Return the records that follow, matching each one exactly.

▸ Records for this exercise:
══════════════════════════════

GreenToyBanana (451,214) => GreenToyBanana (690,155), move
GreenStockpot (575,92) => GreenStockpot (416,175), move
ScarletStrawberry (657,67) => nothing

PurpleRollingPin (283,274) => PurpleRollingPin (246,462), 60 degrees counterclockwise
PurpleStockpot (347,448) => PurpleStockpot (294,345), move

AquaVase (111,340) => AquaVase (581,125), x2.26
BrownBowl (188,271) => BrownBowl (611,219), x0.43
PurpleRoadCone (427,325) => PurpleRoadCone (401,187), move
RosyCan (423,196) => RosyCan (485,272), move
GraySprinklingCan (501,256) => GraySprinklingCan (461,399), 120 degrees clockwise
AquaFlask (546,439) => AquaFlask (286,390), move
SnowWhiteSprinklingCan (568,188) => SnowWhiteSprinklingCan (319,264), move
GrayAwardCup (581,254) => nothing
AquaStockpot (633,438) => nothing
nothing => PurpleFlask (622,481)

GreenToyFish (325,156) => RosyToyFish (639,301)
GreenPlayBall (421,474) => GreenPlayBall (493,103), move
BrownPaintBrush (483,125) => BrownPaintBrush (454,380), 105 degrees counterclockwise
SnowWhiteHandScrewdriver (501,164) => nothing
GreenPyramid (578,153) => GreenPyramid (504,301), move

══════════════════════════════

▸ Reply to the exercise:
GreenToyBanana (451,214) => GreenToyBanana (690,155), move
GreenStockpot (575,92) => GreenStockpot (416,175), move
ScarletStrawberry (657,67) => nothing

PurpleRollingPin (283,274) => PurpleRollingPin (246,462), 60 degrees counterclockwise
PurpleStockpot (347,448) => PurpleStockpot (294,345), move

AquaVase (111,340) => AquaVase (581,125), x2.26
BrownBowl (188,271) => BrownBowl (611,219), x0.43
PurpleRoadCone (427,325) => PurpleRoadCone (401,187), move
RosyCan (423,196) => RosyCan (485,272), move
GraySprinklingCan (501,256) => GraySprinklingCan (461,399), 120 degrees clockwise
AquaFlask (546,439) => AquaFlask (286,390), move
SnowWhiteSprinklingCan (568,188) => SnowWhiteSprinklingCan (319,264), move
GrayAwardCup (581,254) => nothing
AquaStockpot (633,438) => nothing
nothing => PurpleFlask (622,481)

GreenToyFish (325,156) => RosyToyFish (639,301)
GreenPlayBall (421,474) => GreenPlayBall (493,103), move
BrownPaintBrush (483,125) => BrownPaintBrush (454,380), 105 degrees counterclockwise
SnowWhiteHandScrewdriver (501,164) => nothing
GreenPyramid (578,153) => GreenPyramid (504,301), move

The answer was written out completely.